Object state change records
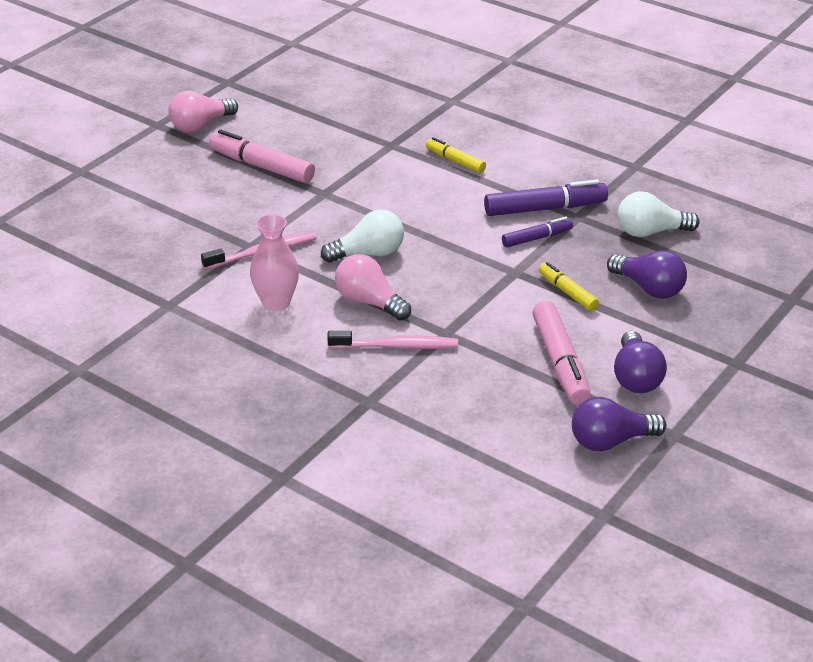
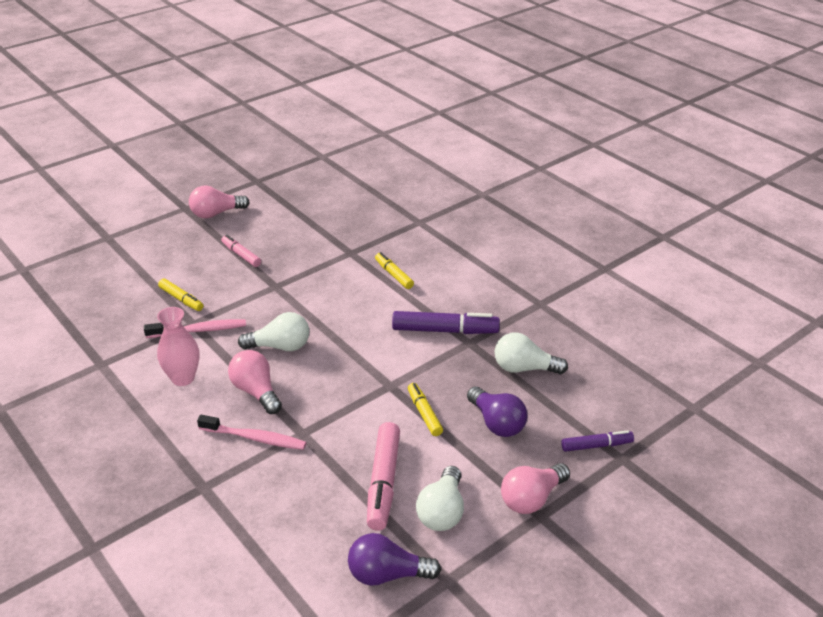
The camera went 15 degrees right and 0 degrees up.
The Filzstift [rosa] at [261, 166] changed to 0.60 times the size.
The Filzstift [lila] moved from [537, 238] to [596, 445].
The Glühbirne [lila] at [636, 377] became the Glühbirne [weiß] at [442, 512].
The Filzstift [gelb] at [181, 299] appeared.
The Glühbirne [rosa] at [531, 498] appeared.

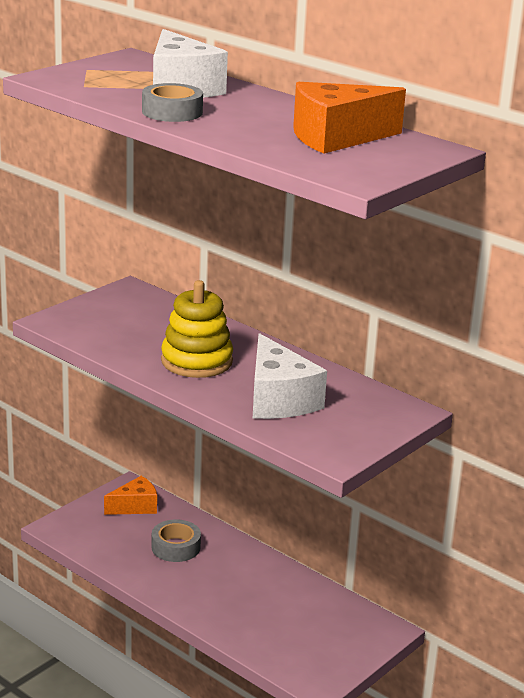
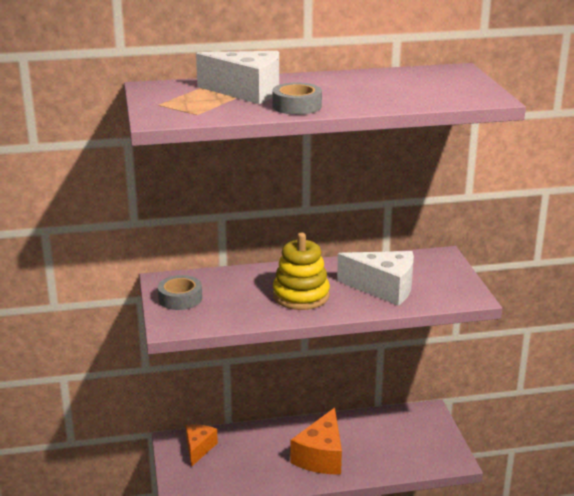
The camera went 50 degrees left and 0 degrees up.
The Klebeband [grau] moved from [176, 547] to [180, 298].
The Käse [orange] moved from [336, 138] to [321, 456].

==

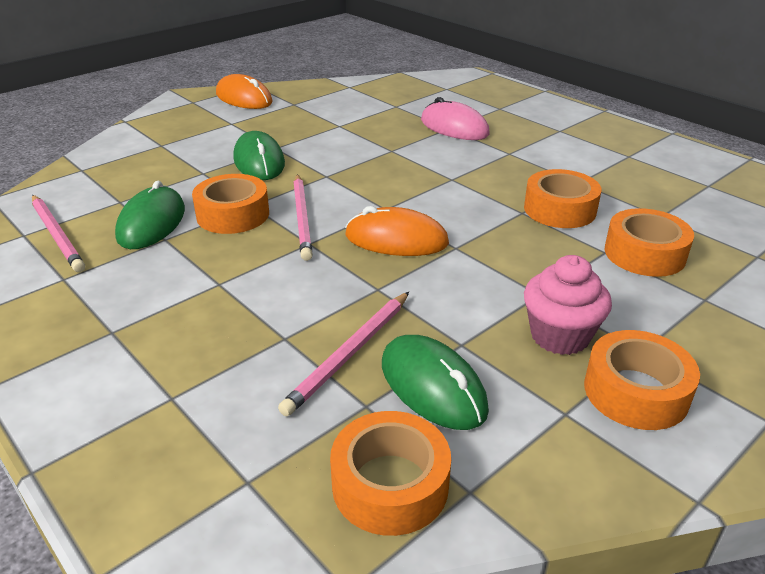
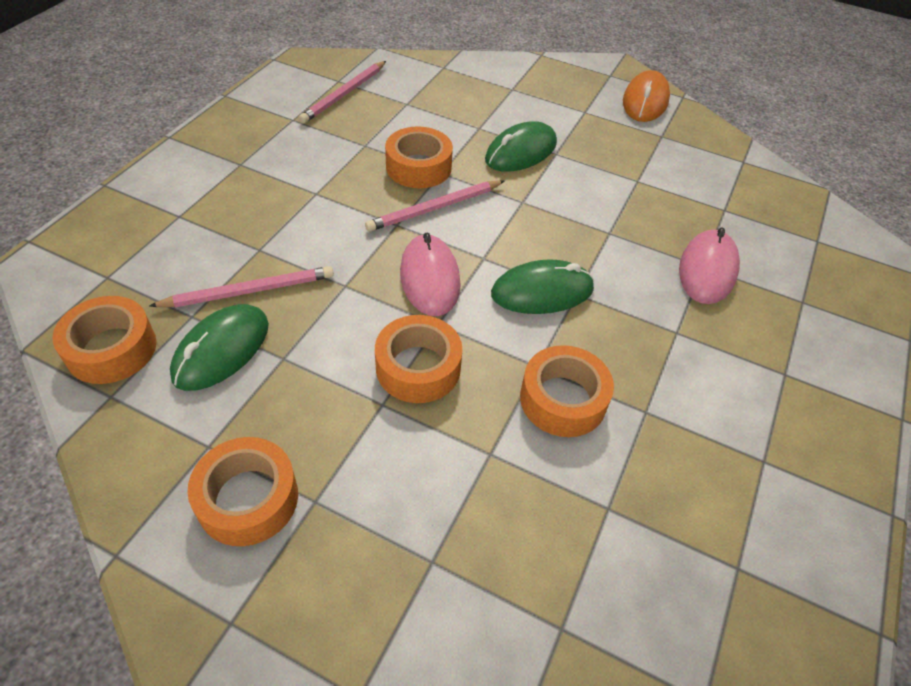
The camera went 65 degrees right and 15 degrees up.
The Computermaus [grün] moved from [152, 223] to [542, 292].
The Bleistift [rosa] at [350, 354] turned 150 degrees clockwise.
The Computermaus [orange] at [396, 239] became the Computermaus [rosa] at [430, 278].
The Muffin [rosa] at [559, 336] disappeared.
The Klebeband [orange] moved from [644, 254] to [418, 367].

**EXERCISE:**
Could you restate word for word the lines above, from the one that contains "The Computermaus [grün]" through the one that contains "The Klebeband [orange]", and no others?

**SOLUTION TO THIS EXERCISE:**
The Computermaus [grün] moved from [152, 223] to [542, 292].
The Bleistift [rosa] at [350, 354] turned 150 degrees clockwise.
The Computermaus [orange] at [396, 239] became the Computermaus [rosa] at [430, 278].
The Muffin [rosa] at [559, 336] disappeared.
The Klebeband [orange] moved from [644, 254] to [418, 367].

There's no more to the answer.